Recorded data

◇ ◇ ◇ ◇ ◇ ◇ ◇

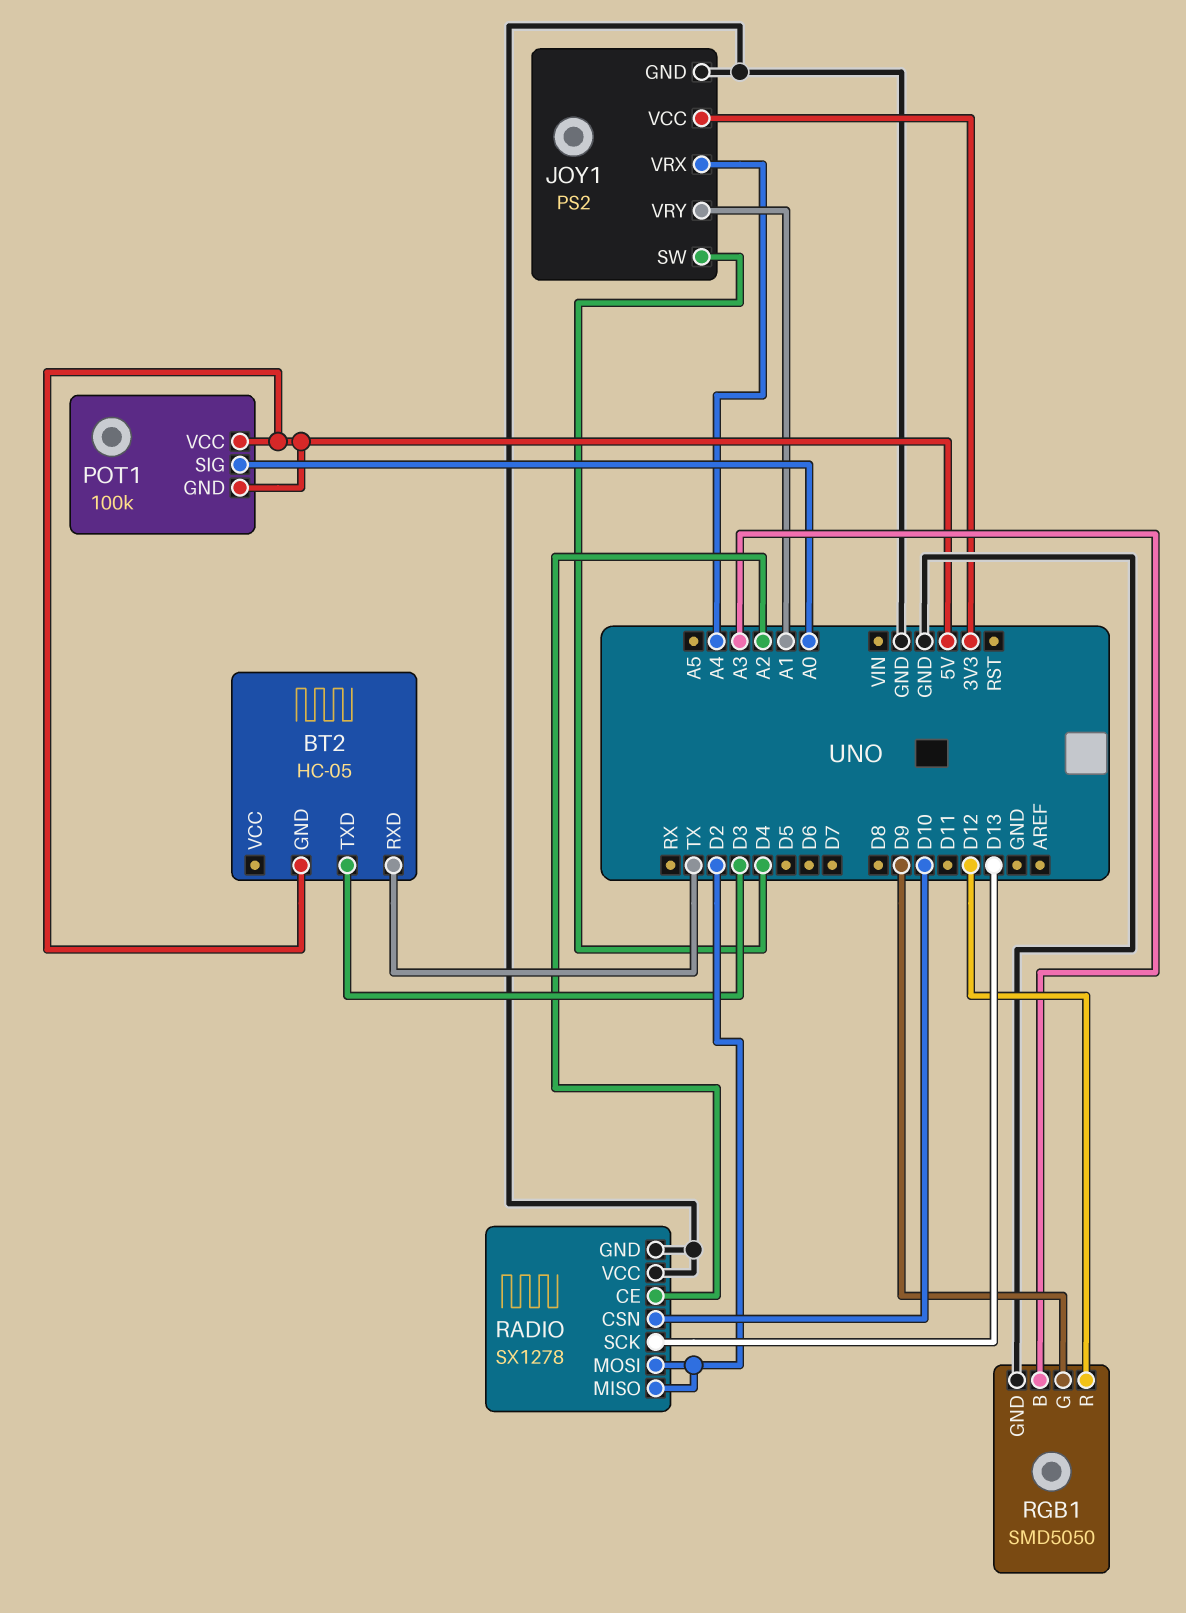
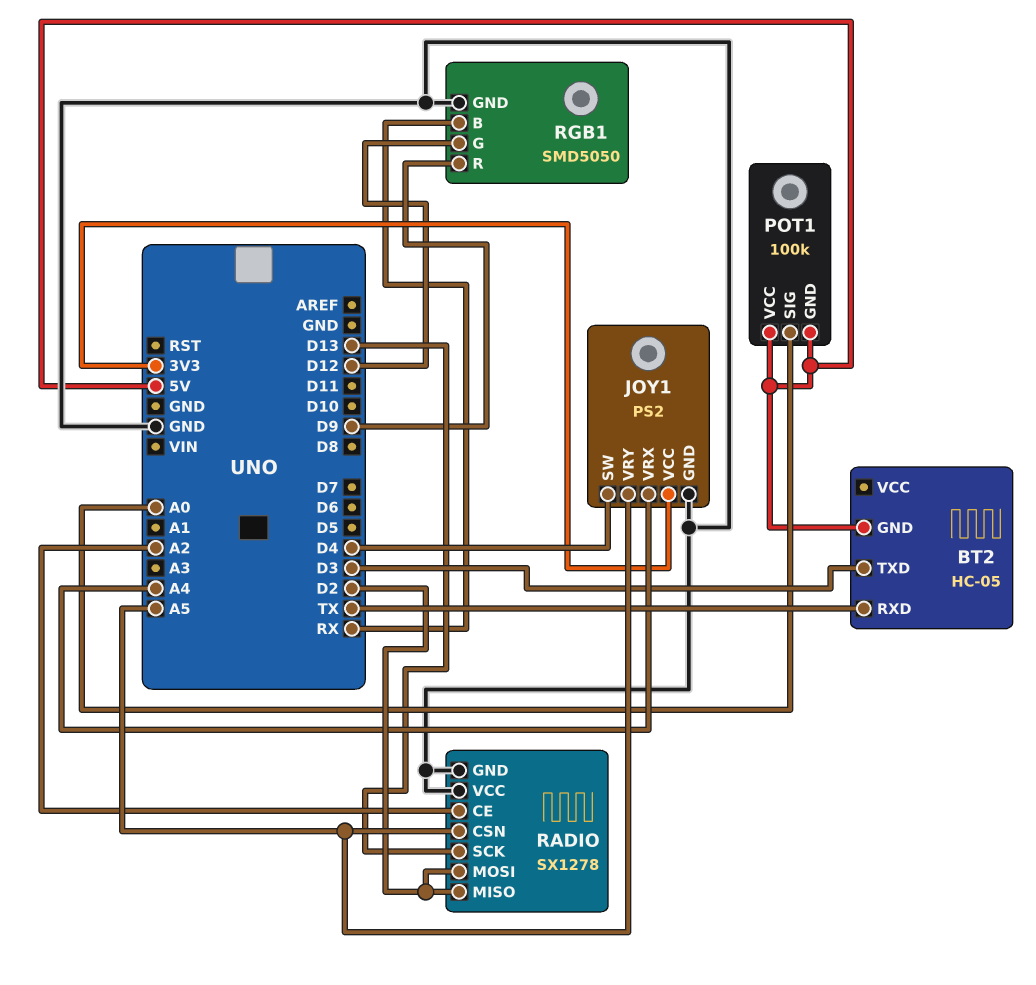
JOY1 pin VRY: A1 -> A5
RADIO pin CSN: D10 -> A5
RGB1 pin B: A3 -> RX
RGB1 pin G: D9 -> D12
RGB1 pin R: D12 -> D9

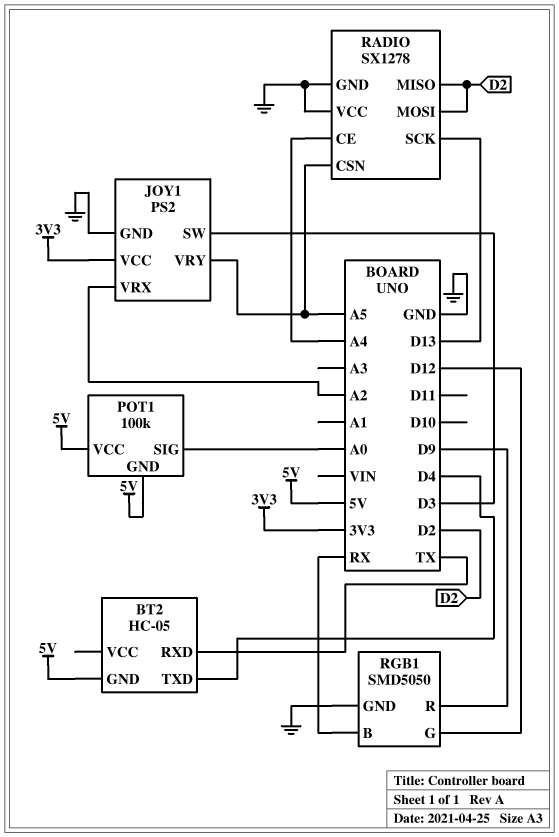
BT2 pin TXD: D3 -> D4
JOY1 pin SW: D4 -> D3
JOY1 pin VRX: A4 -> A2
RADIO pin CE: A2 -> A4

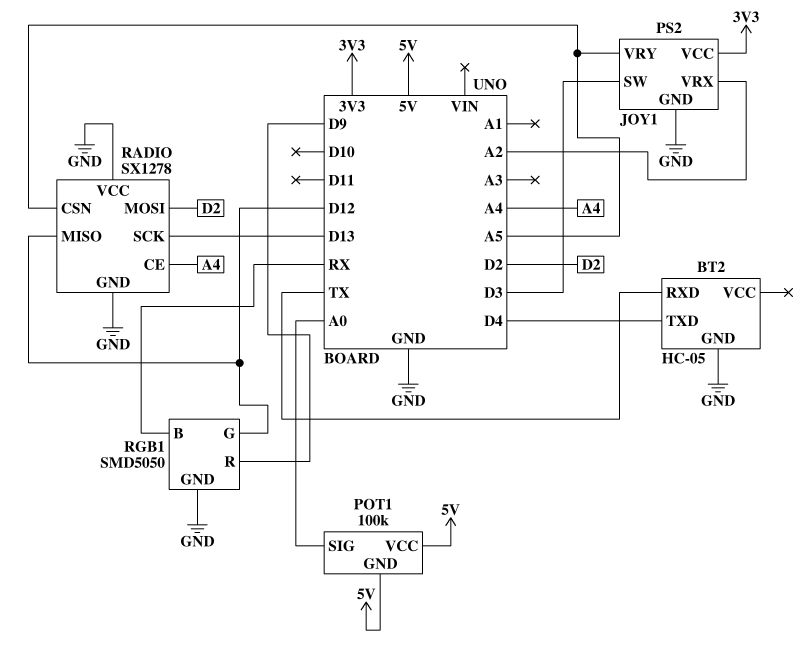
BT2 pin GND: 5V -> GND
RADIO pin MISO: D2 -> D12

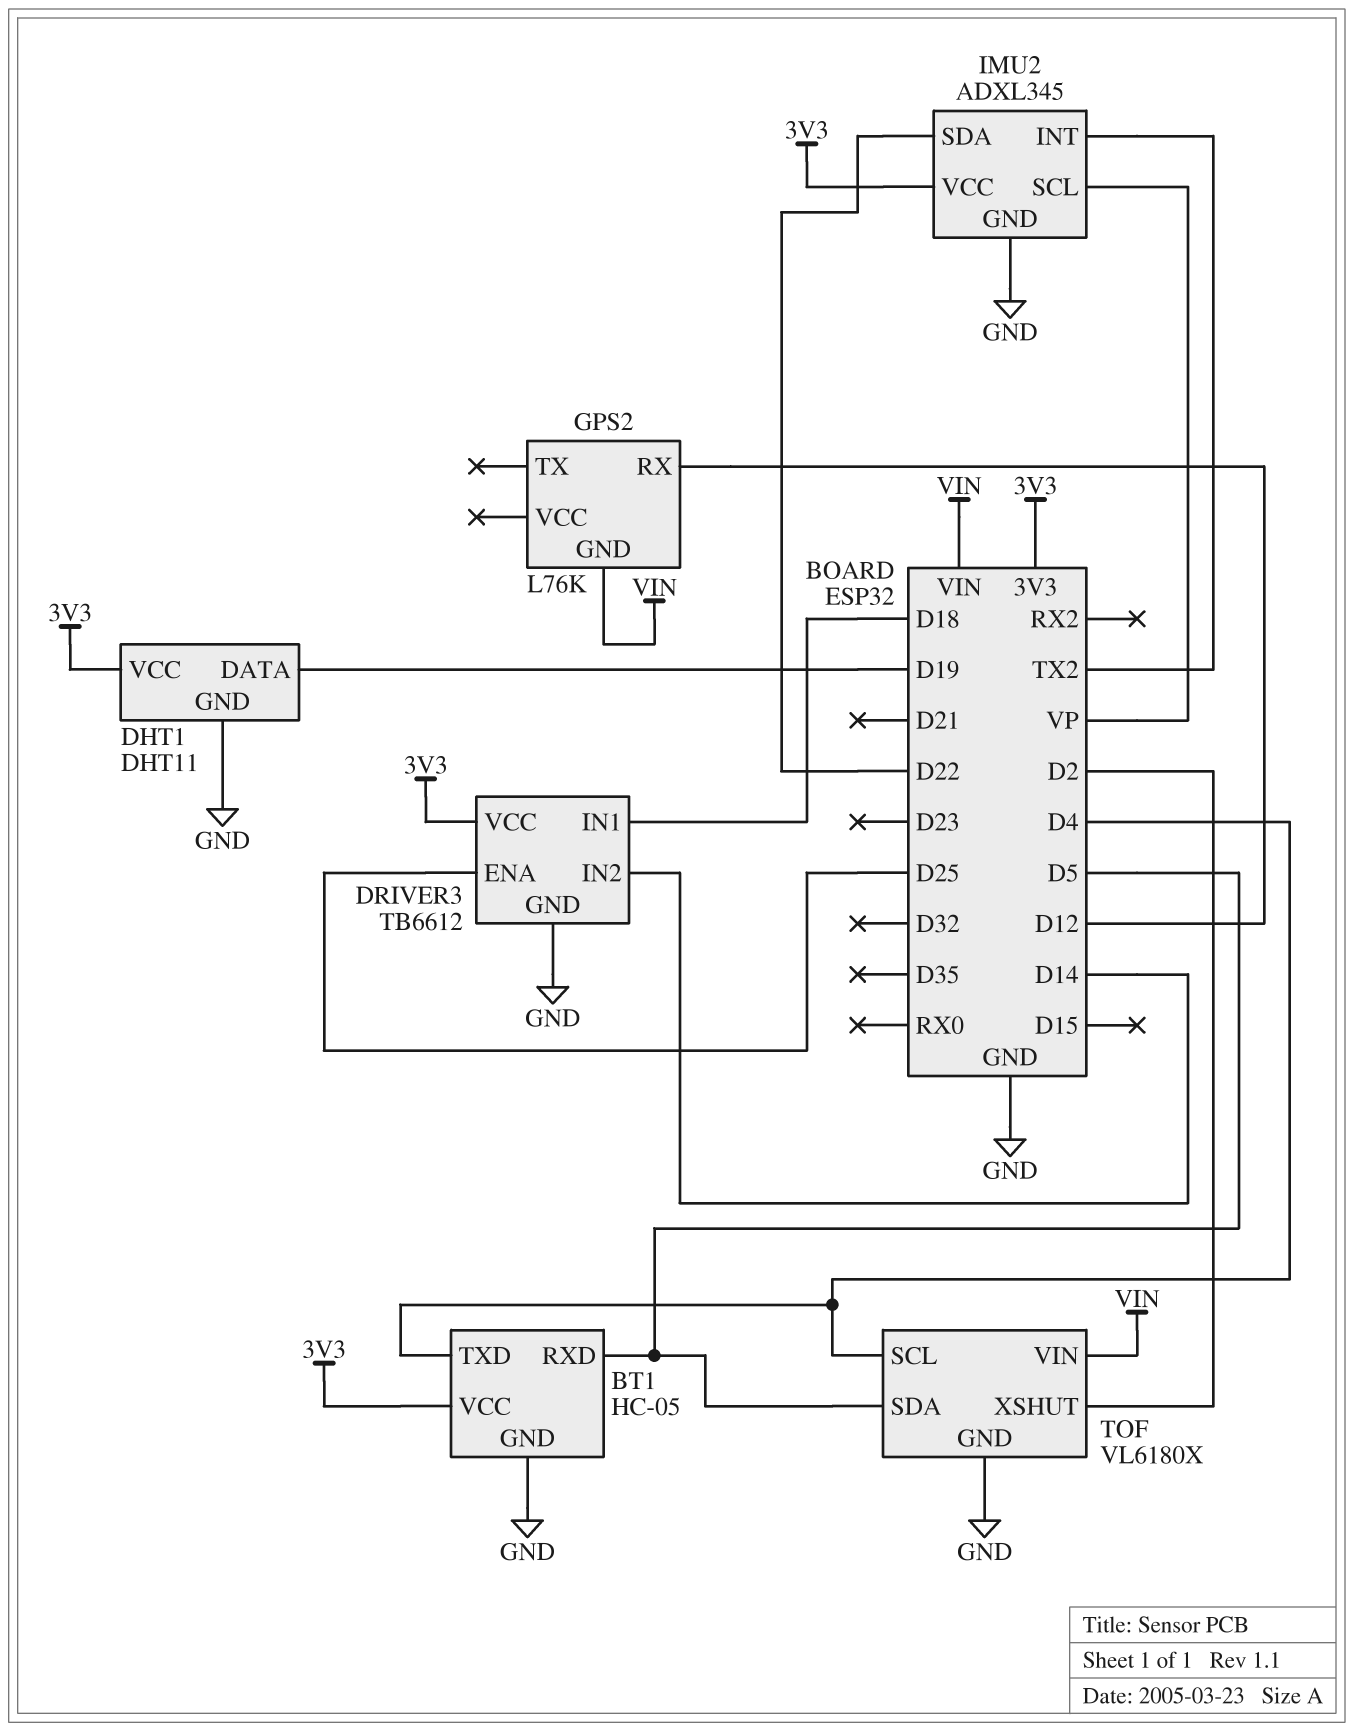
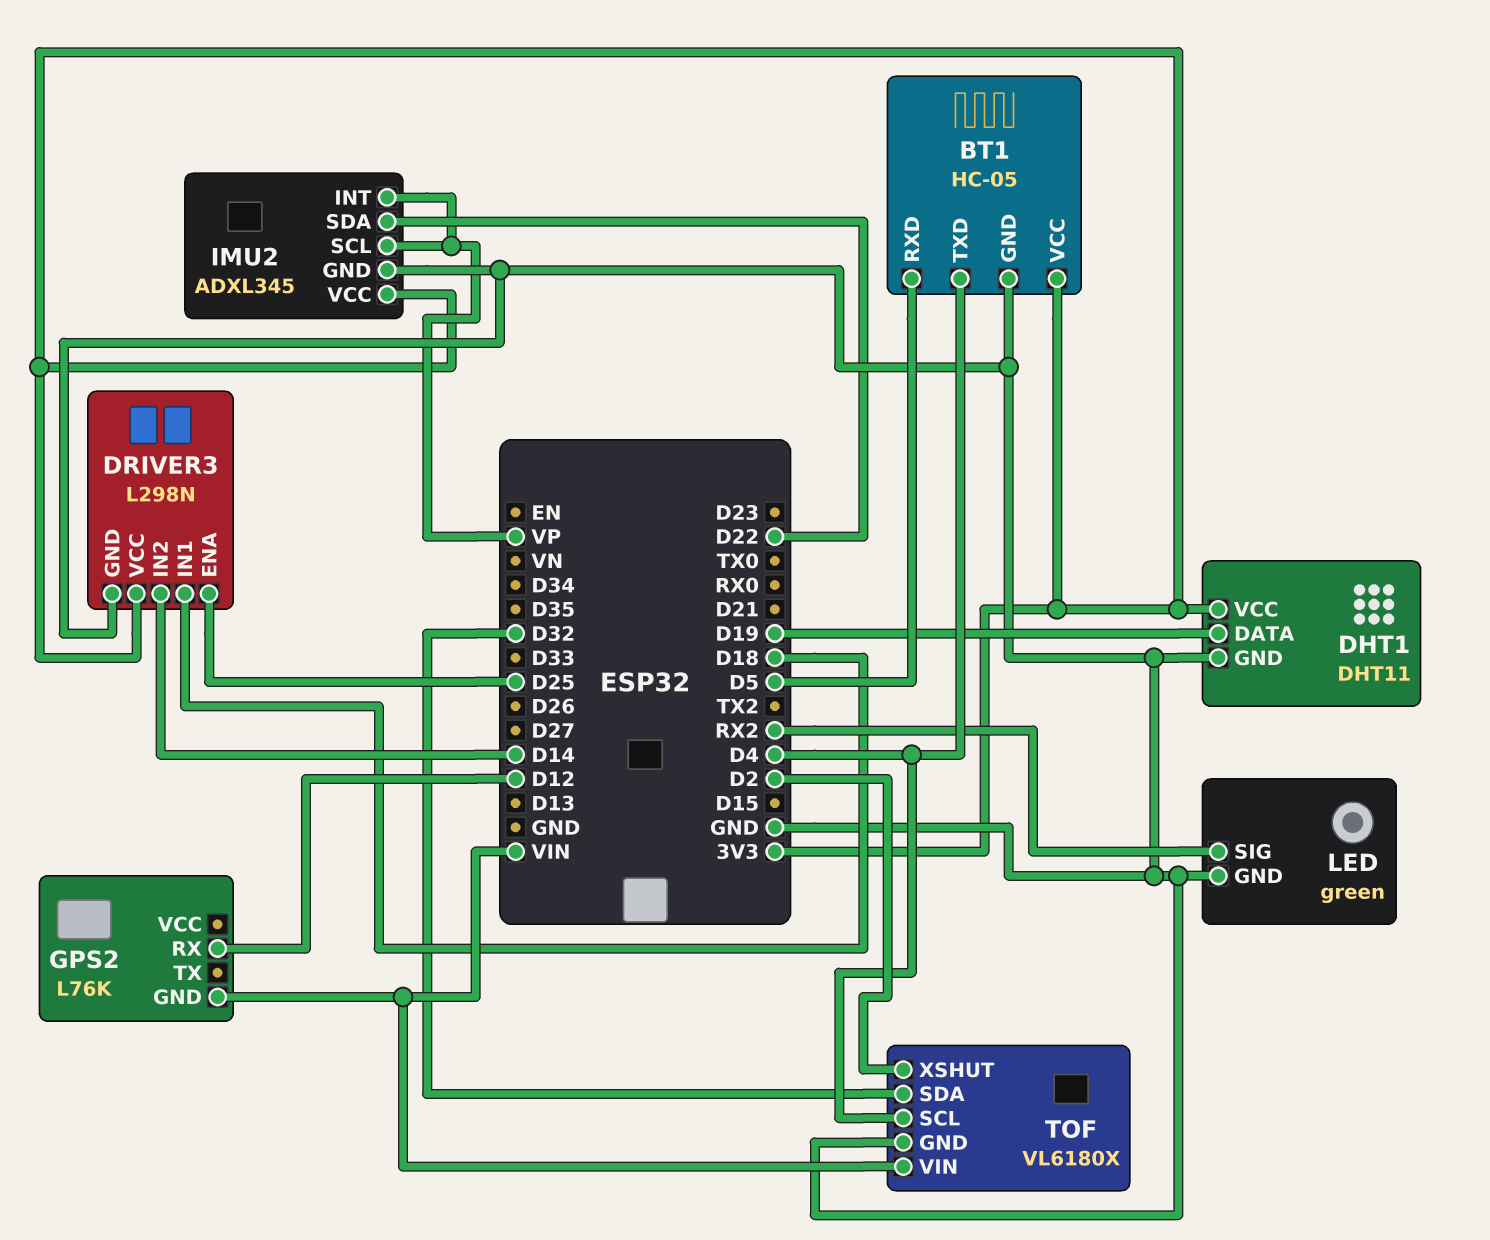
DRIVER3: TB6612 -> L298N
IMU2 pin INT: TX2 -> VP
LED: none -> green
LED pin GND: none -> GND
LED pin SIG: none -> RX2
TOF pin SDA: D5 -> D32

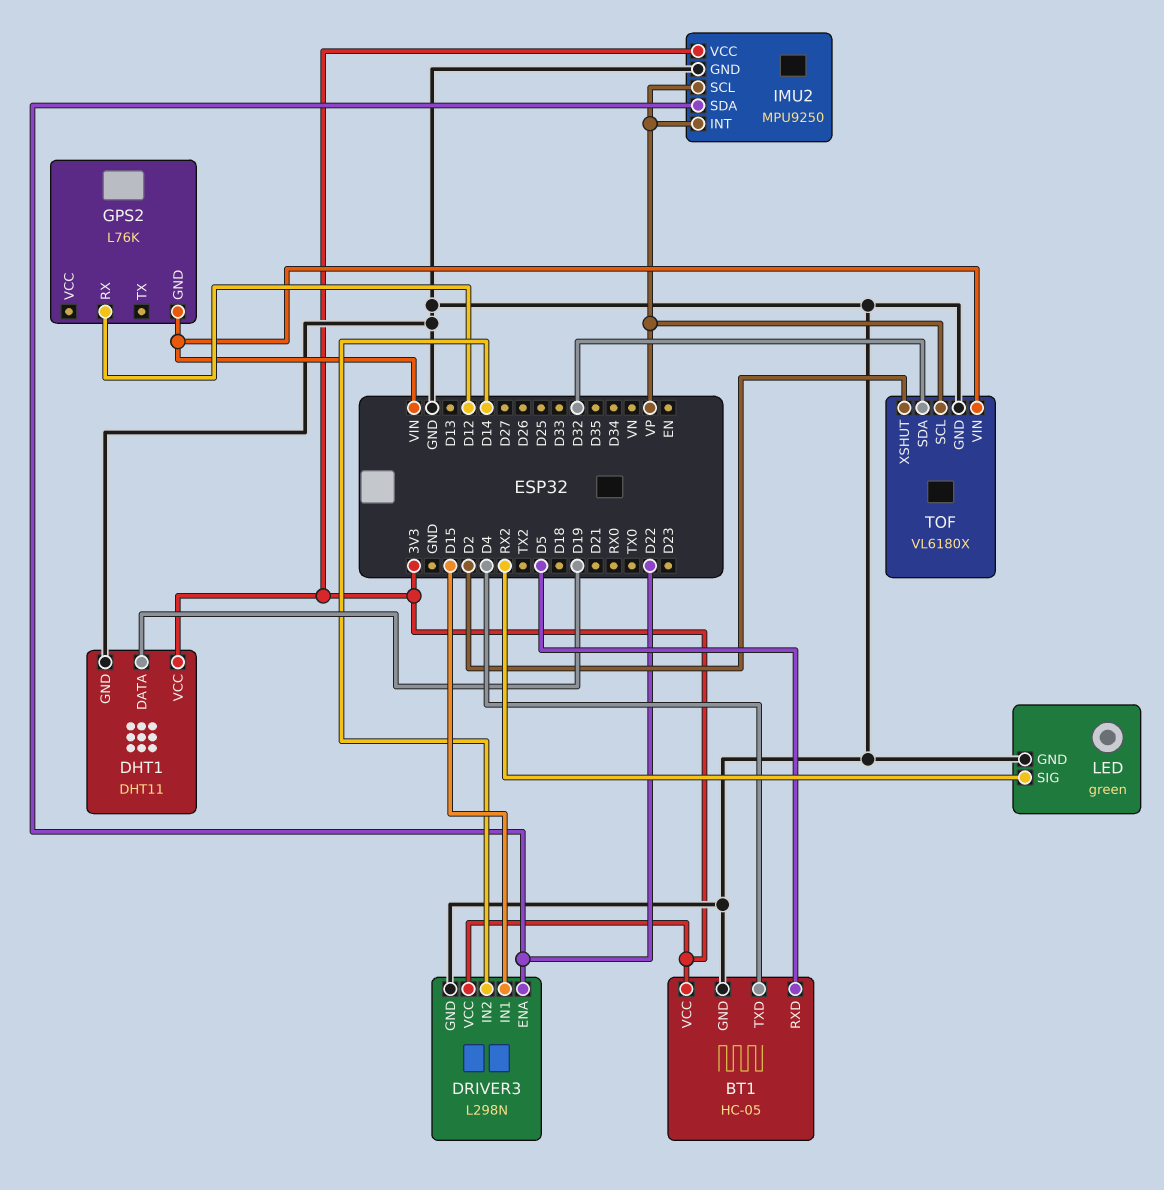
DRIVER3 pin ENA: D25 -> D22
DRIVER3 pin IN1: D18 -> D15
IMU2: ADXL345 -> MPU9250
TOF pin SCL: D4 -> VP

◇ ◇ ◇ ◇ ◇ ◇ ◇

**Task statement**: Every line above should be copied exactly, apart from any pictures.

**Response to this exercise**:
JOY1 pin VRY: A1 -> A5
RADIO pin CSN: D10 -> A5
RGB1 pin B: A3 -> RX
RGB1 pin G: D9 -> D12
RGB1 pin R: D12 -> D9

BT2 pin TXD: D3 -> D4
JOY1 pin SW: D4 -> D3
JOY1 pin VRX: A4 -> A2
RADIO pin CE: A2 -> A4

BT2 pin GND: 5V -> GND
RADIO pin MISO: D2 -> D12

DRIVER3: TB6612 -> L298N
IMU2 pin INT: TX2 -> VP
LED: none -> green
LED pin GND: none -> GND
LED pin SIG: none -> RX2
TOF pin SDA: D5 -> D32

DRIVER3 pin ENA: D25 -> D22
DRIVER3 pin IN1: D18 -> D15
IMU2: ADXL345 -> MPU9250
TOF pin SCL: D4 -> VP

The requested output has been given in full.